DIRECTIONS FOR THIS TASK = Without including any images, output the listing below exactly.

PROVIDED MATERIAL =
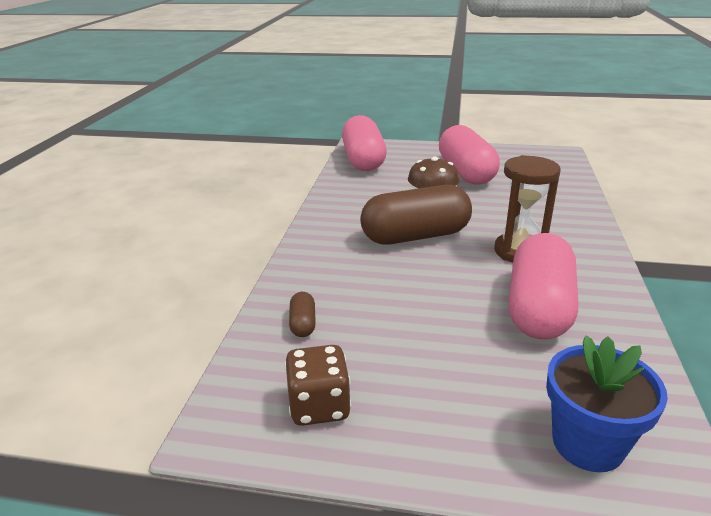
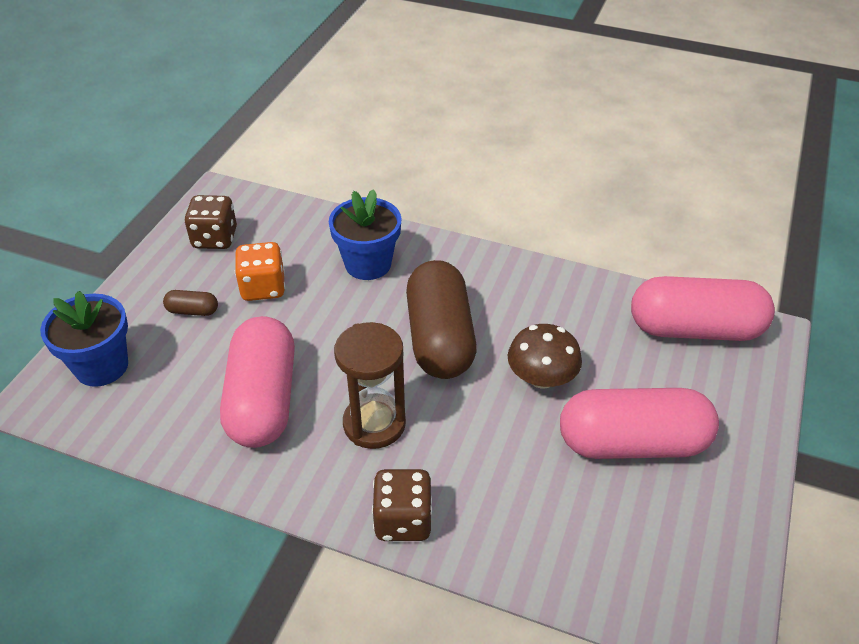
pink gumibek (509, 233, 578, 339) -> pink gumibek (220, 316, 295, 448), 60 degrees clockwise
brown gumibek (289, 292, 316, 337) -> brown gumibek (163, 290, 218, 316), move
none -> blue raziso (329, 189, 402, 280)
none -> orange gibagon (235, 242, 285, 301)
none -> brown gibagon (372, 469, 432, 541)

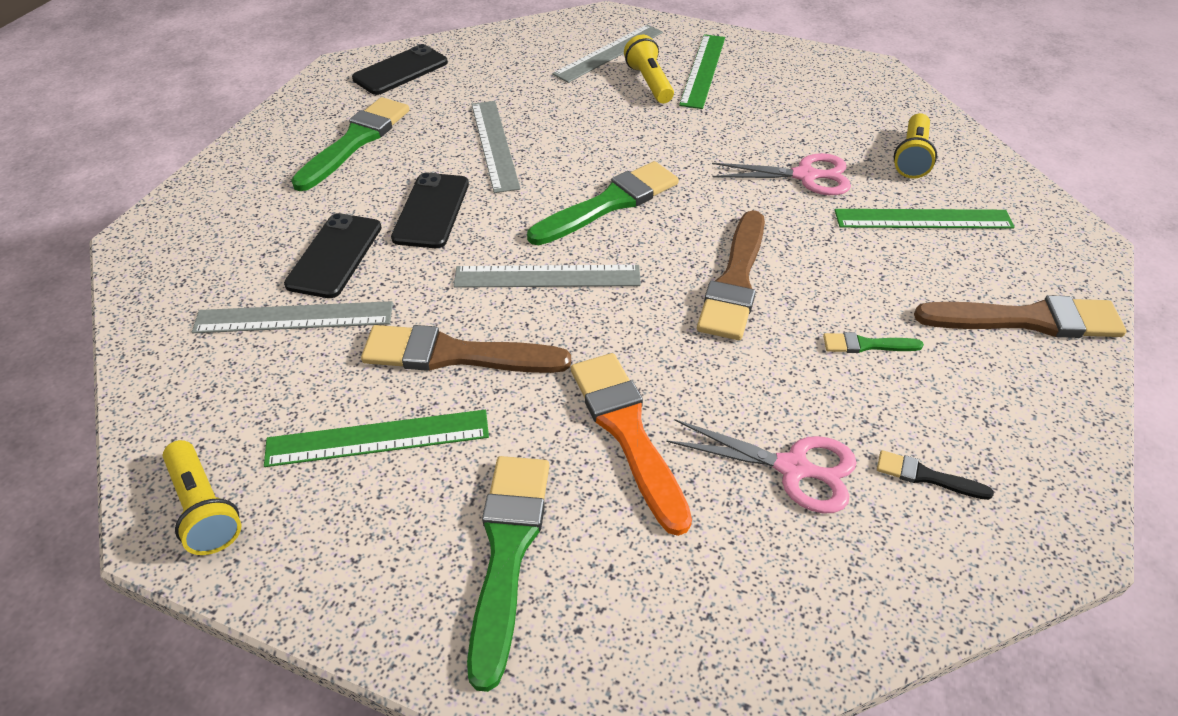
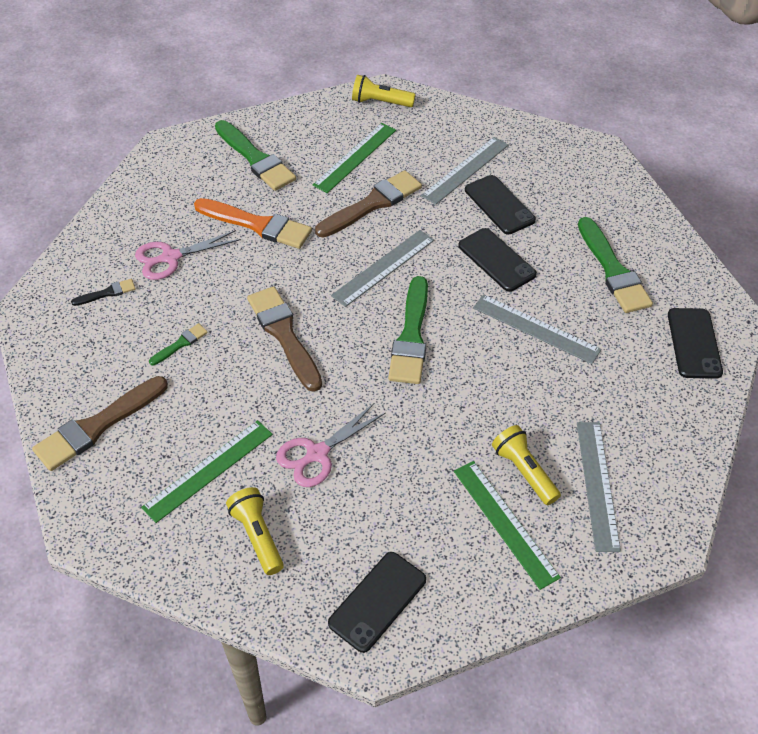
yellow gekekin (624, 35, 674, 103) -> yellow gekekin (492, 425, 561, 505), 150 degrees counterclockwise
none -> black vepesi (328, 552, 426, 653)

SOLUTION =
pink gumibek (509, 233, 578, 339) -> pink gumibek (220, 316, 295, 448), 60 degrees clockwise
brown gumibek (289, 292, 316, 337) -> brown gumibek (163, 290, 218, 316), move
none -> blue raziso (329, 189, 402, 280)
none -> orange gibagon (235, 242, 285, 301)
none -> brown gibagon (372, 469, 432, 541)

yellow gekekin (624, 35, 674, 103) -> yellow gekekin (492, 425, 561, 505), 150 degrees counterclockwise
none -> black vepesi (328, 552, 426, 653)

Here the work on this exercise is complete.